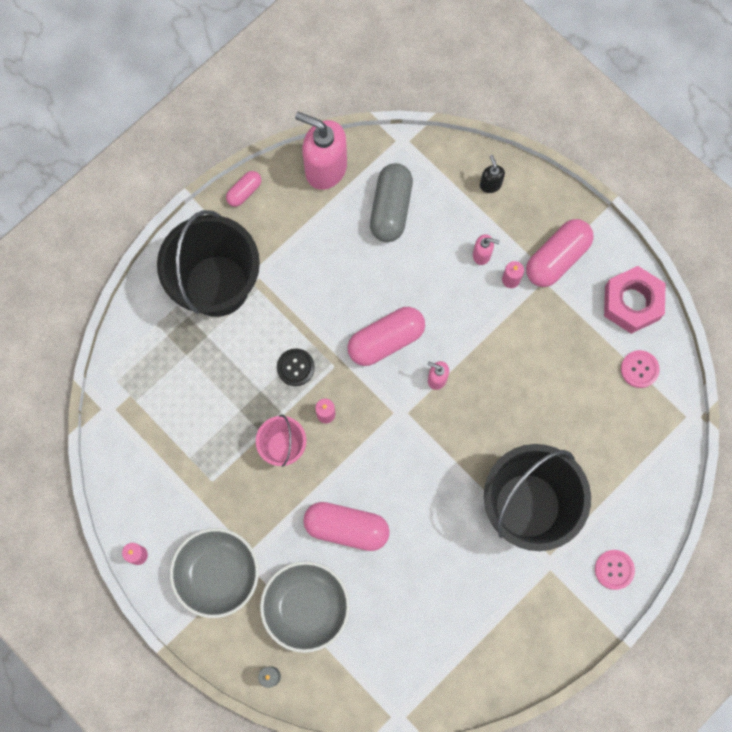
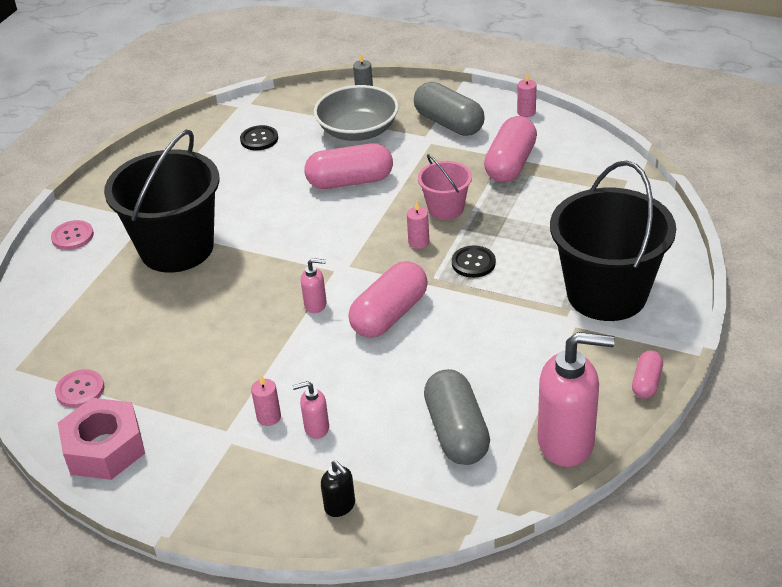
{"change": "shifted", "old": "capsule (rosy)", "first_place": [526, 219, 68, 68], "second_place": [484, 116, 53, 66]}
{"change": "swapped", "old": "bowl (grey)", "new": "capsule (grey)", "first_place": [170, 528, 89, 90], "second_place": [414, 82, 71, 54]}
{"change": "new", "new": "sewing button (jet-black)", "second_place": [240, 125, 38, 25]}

• REQUIRED WORK: Each line of the data above is to be output exactly; the pictures are not to appear.

• REPLY:
{"change": "shifted", "old": "capsule (rosy)", "first_place": [526, 219, 68, 68], "second_place": [484, 116, 53, 66]}
{"change": "swapped", "old": "bowl (grey)", "new": "capsule (grey)", "first_place": [170, 528, 89, 90], "second_place": [414, 82, 71, 54]}
{"change": "new", "new": "sewing button (jet-black)", "second_place": [240, 125, 38, 25]}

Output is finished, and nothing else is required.